◆ TASK TO COMPLETE ◆
Give all of the listing again word for word, with images excluded.

◆ DATA SECTION ◆
╭──
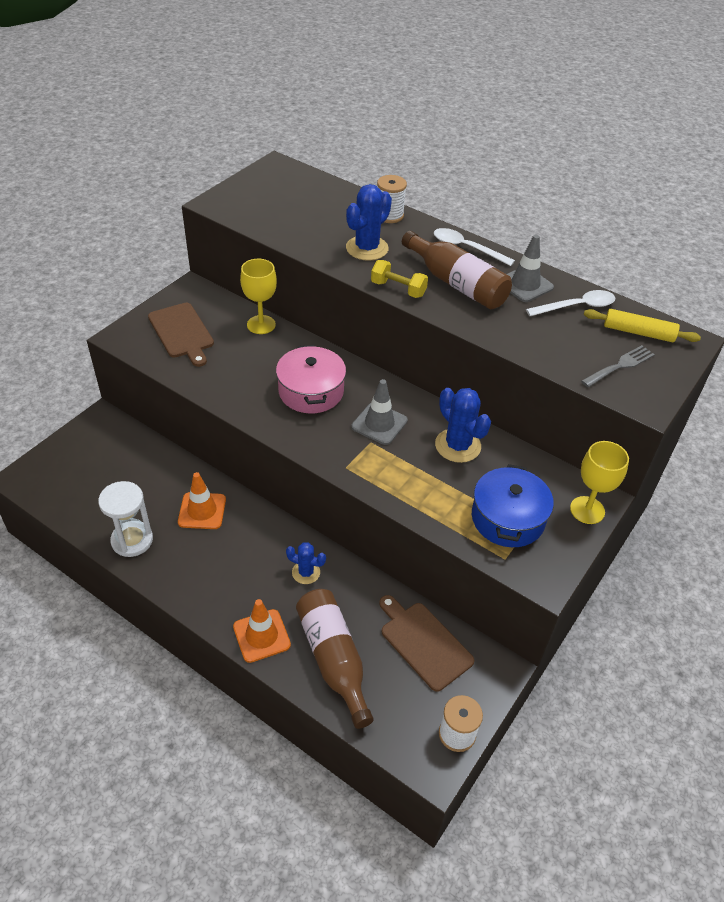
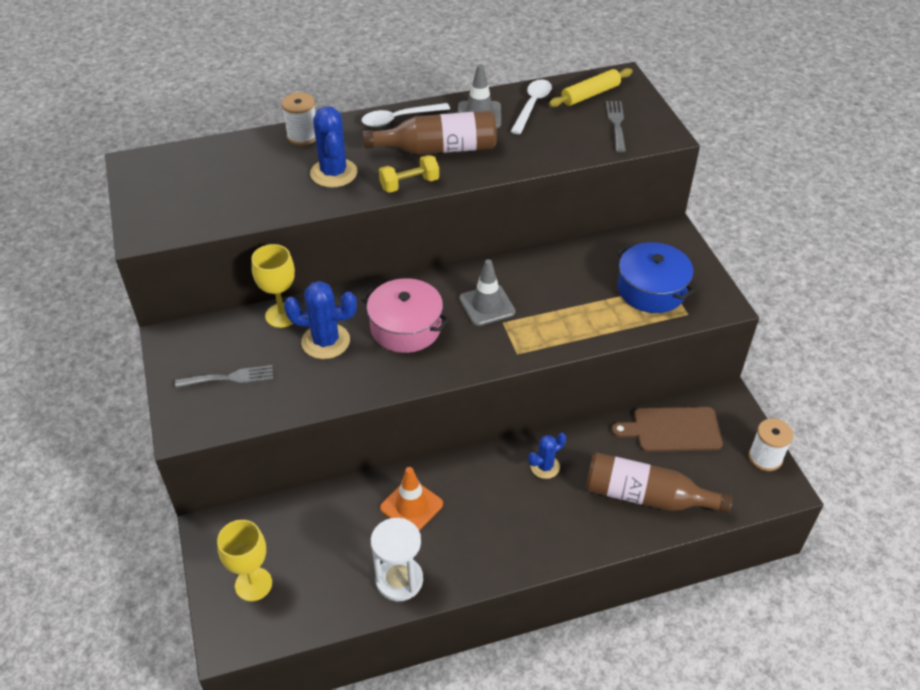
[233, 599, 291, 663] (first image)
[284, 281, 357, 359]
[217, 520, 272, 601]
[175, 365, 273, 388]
╰──
◆ SOLVED PROBLEM ◆
[233, 599, 291, 663] (first image)
[284, 281, 357, 359]
[217, 520, 272, 601]
[175, 365, 273, 388]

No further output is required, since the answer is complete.